■ **Task item**
Each line below from the one containing "STEPPER3 pin IN2: B13 -> B7" through the one containing "STEPPER3 pin IN4: A7 -> A1" should be output exactly as it stands, and no other line should appear.

■ **Exercise data**
= = = = = = =

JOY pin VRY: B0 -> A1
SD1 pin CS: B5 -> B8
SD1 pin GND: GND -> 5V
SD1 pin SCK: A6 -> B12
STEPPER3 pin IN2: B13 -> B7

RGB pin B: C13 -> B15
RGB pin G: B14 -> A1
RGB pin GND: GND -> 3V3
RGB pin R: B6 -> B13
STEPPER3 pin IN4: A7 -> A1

= = = = = = =

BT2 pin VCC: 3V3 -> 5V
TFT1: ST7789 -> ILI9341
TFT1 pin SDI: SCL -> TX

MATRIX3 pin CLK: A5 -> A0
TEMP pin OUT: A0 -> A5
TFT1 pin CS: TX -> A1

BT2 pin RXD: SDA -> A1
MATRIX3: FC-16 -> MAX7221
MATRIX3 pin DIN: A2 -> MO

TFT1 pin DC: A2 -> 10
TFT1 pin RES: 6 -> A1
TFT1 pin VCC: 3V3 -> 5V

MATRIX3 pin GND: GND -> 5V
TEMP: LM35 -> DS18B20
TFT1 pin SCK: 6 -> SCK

= = = = = = =

■ **Solved problem**
STEPPER3 pin IN2: B13 -> B7

RGB pin B: C13 -> B15
RGB pin G: B14 -> A1
RGB pin GND: GND -> 3V3
RGB pin R: B6 -> B13
STEPPER3 pin IN4: A7 -> A1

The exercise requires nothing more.